__Work to complete__. Could you give the data that follows again exactly, without its pictures?

====== Data for processing ======

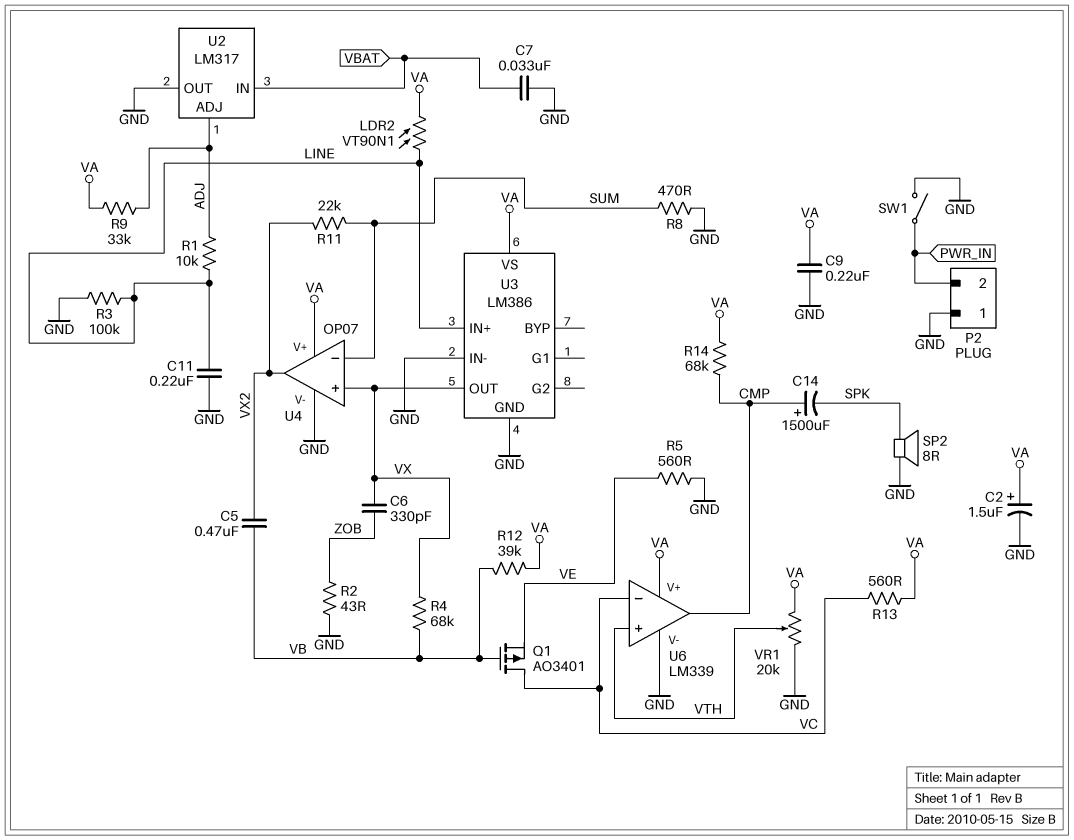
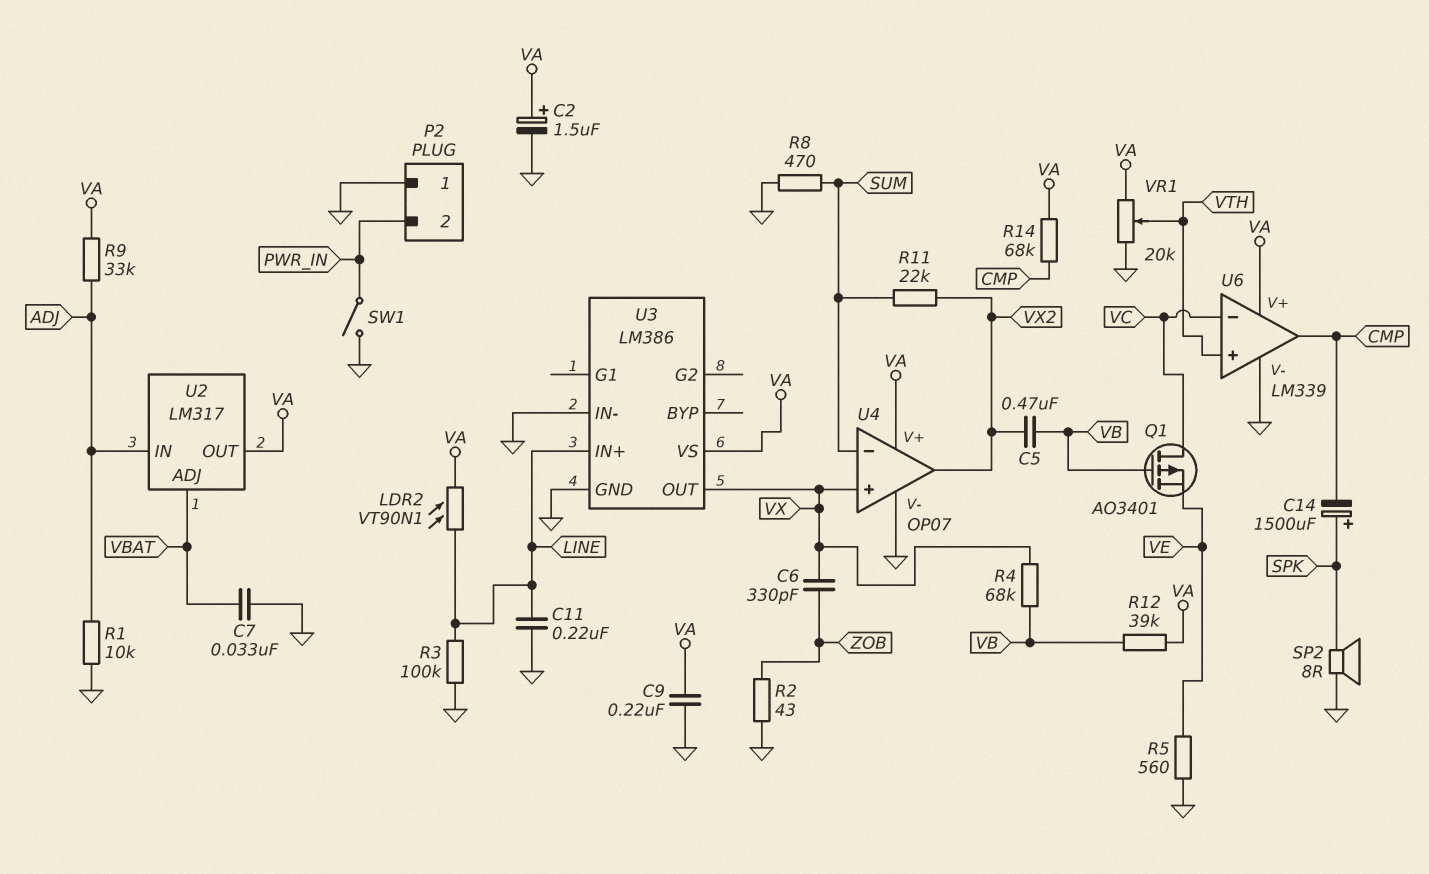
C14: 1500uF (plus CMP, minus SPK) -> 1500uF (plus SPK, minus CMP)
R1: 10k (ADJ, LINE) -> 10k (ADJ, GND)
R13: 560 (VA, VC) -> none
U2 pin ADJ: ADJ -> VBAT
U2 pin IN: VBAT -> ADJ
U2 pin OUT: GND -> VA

======

__Solution__.
C14: 1500uF (plus CMP, minus SPK) -> 1500uF (plus SPK, minus CMP)
R1: 10k (ADJ, LINE) -> 10k (ADJ, GND)
R13: 560 (VA, VC) -> none
U2 pin ADJ: ADJ -> VBAT
U2 pin IN: VBAT -> ADJ
U2 pin OUT: GND -> VA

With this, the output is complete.